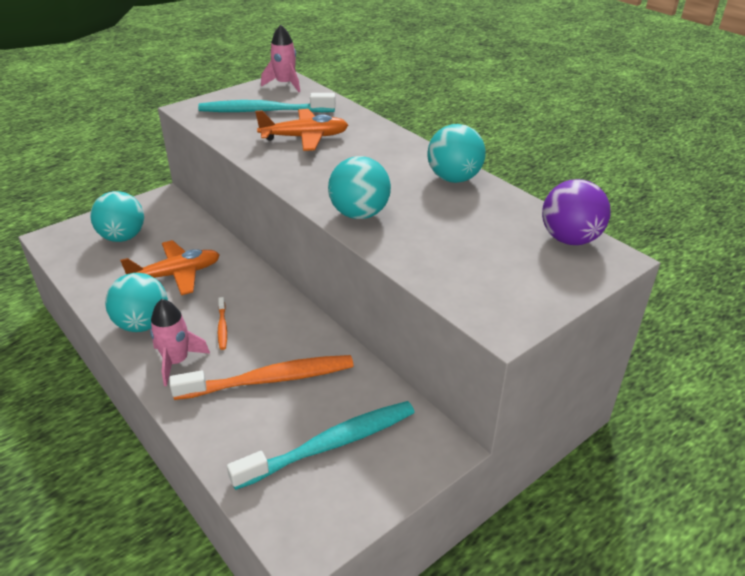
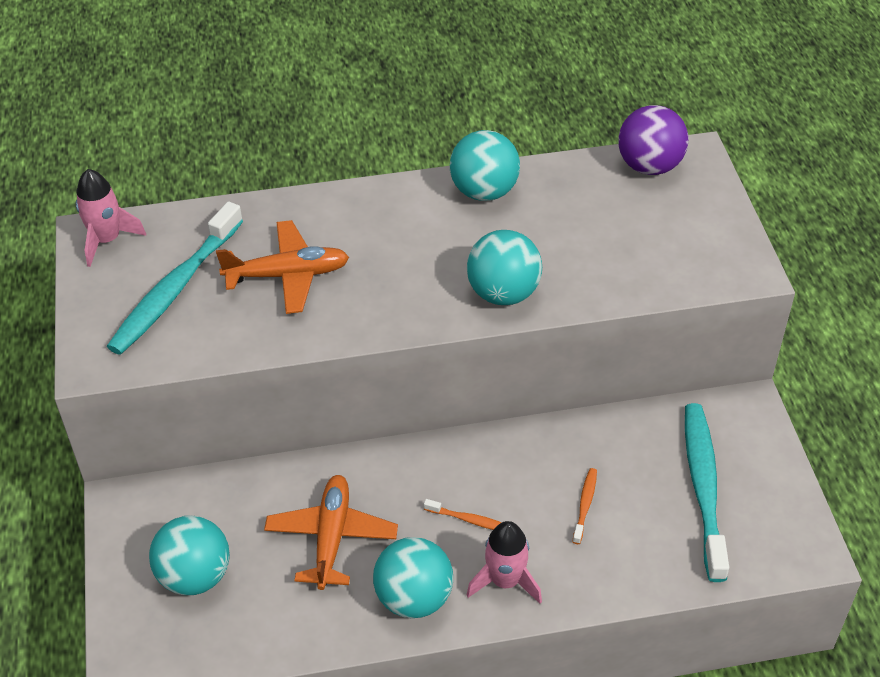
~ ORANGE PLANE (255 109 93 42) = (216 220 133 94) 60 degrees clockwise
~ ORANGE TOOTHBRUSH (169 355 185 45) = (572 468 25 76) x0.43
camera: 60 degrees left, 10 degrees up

****************

TASK PROMPT
Copy out every line from the data above in which the word "ORANGE" occurs.

WRITTEN SOLUTION
~ ORANGE PLANE (255 109 93 42) = (216 220 133 94) 60 degrees clockwise
~ ORANGE TOOTHBRUSH (169 355 185 45) = (572 468 25 76) x0.43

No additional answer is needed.